# [ABOUT THIS EXERCISE]
For every entry below, give it back exactly and leave out any image.

# [MATERIAL PROVIDED]
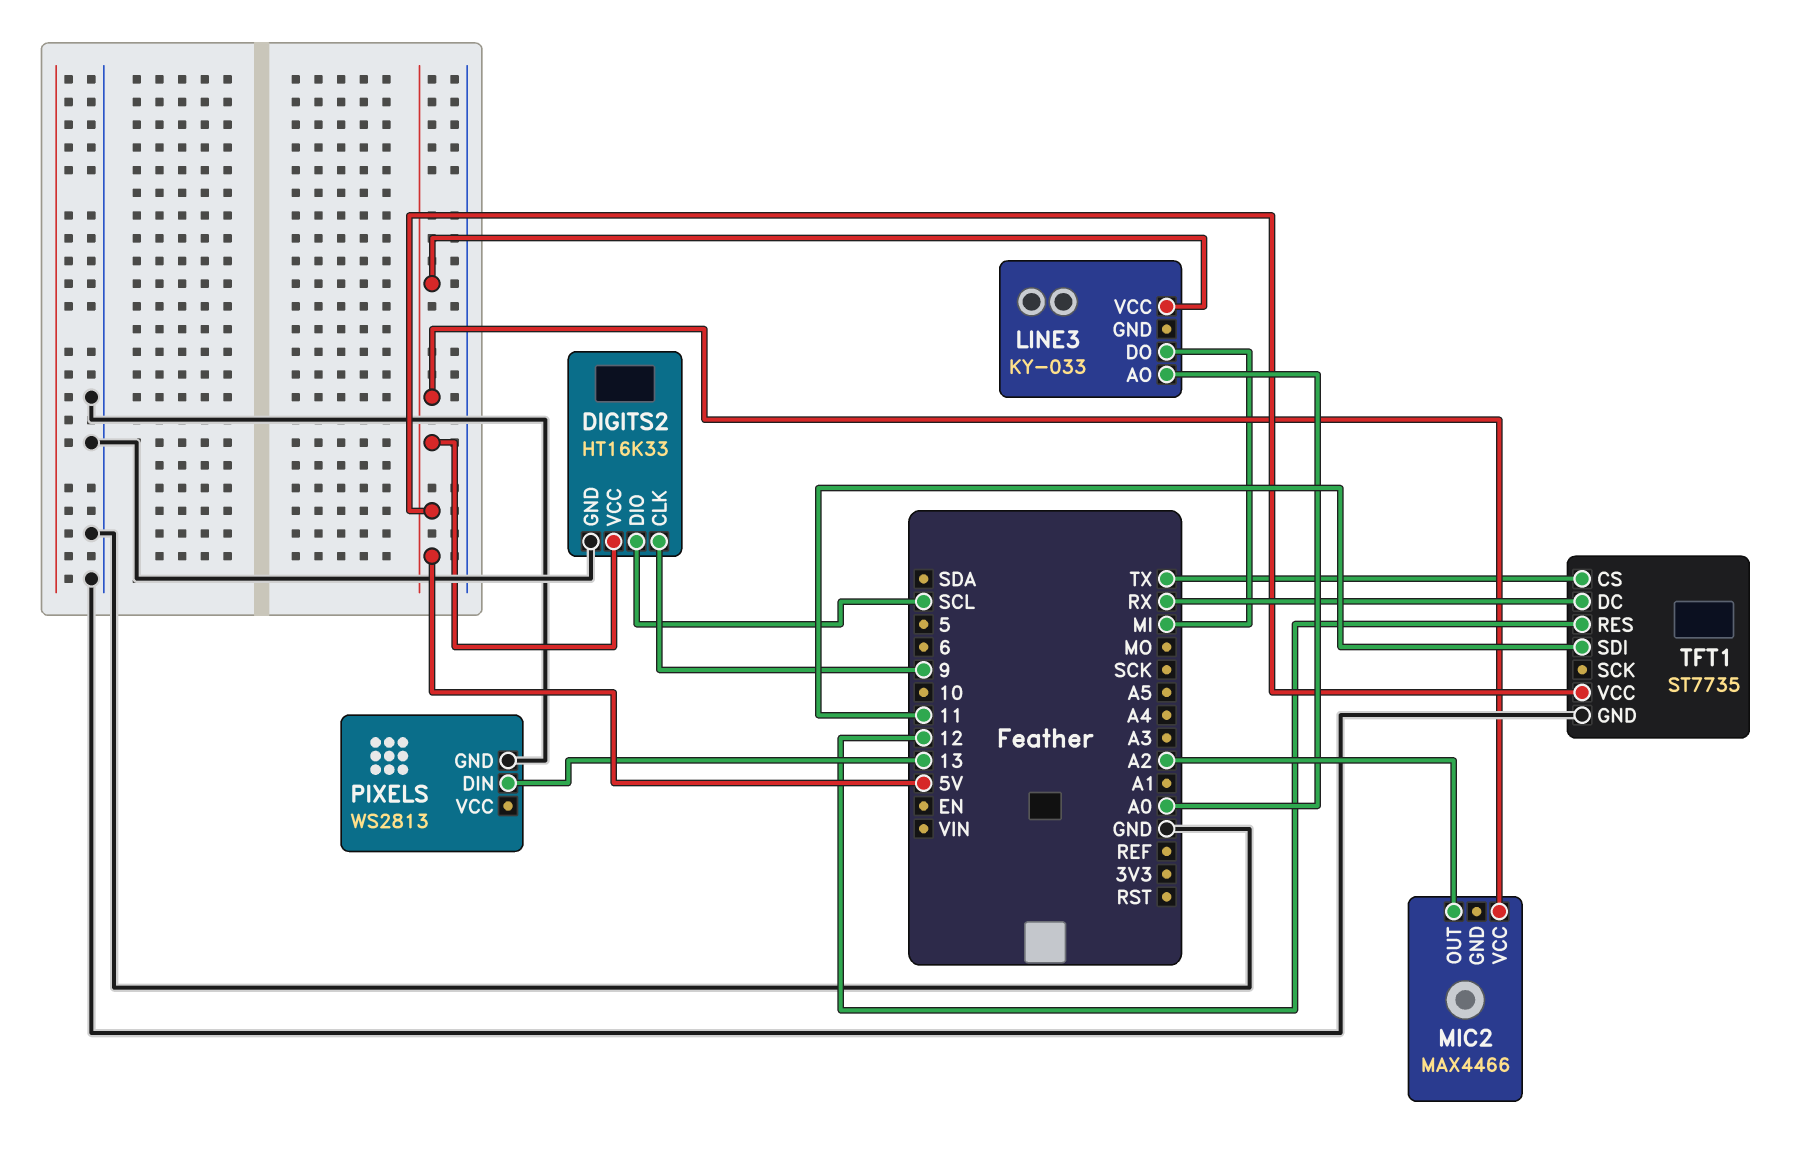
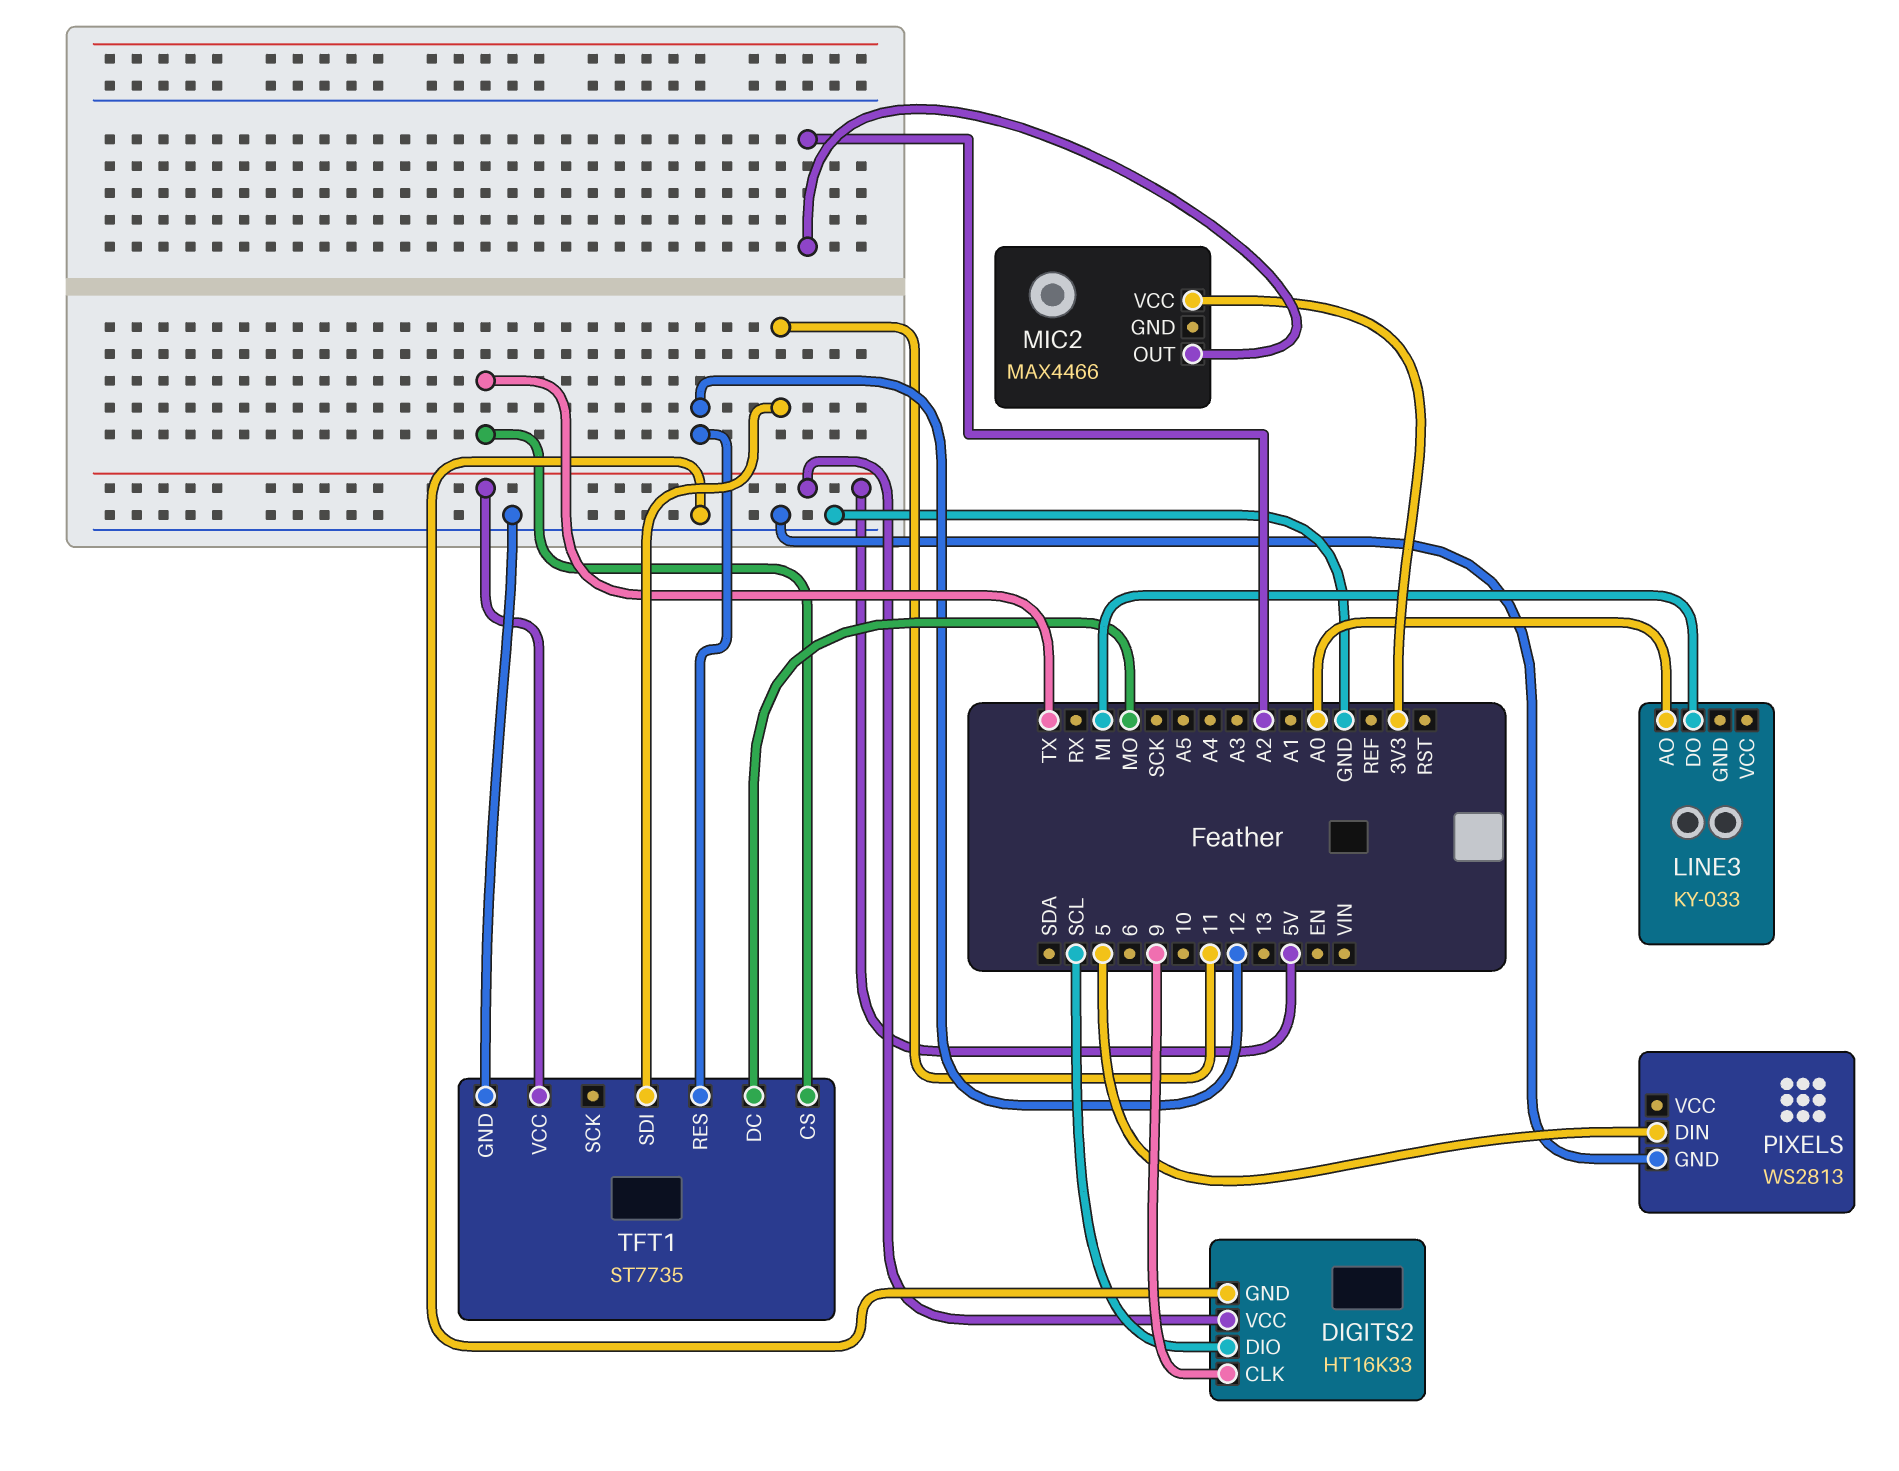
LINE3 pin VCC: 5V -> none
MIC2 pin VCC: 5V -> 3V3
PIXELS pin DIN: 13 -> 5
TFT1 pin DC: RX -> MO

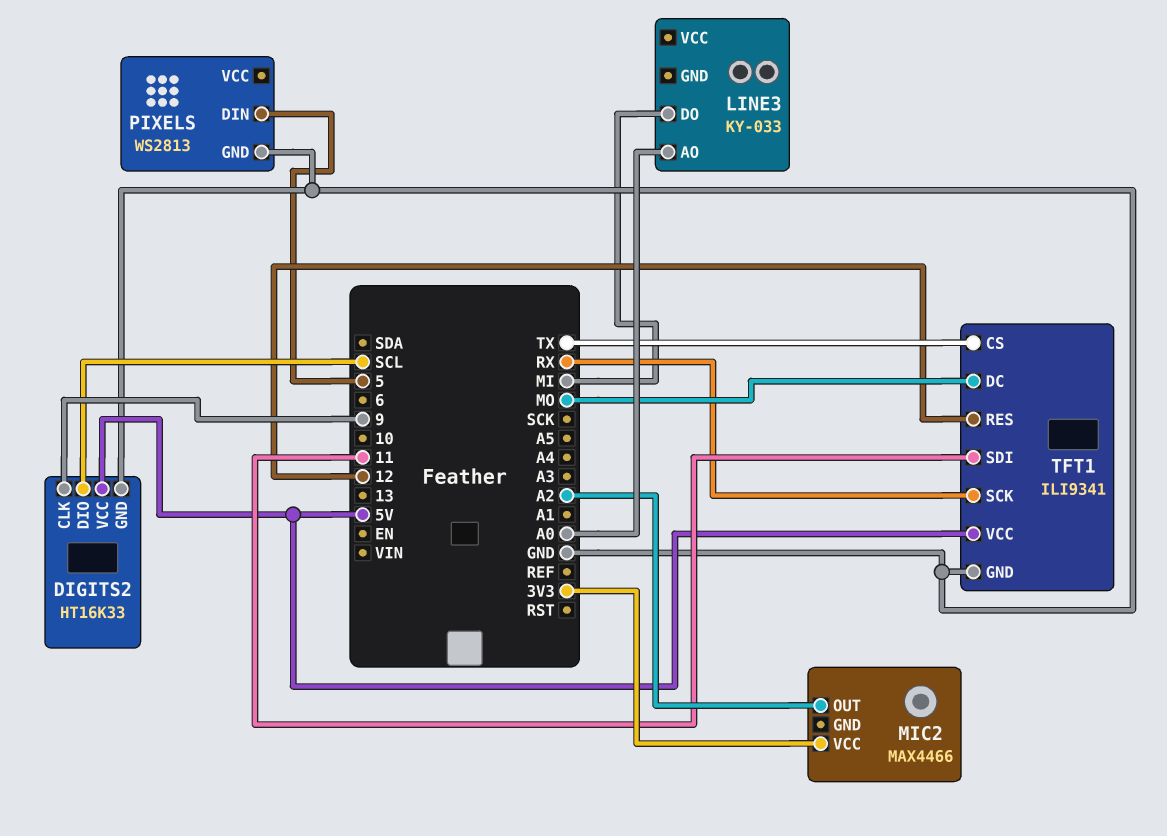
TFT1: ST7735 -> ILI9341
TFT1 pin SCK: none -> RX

# [THE COMPLETED TASK]
LINE3 pin VCC: 5V -> none
MIC2 pin VCC: 5V -> 3V3
PIXELS pin DIN: 13 -> 5
TFT1 pin DC: RX -> MO

TFT1: ST7735 -> ILI9341
TFT1 pin SCK: none -> RX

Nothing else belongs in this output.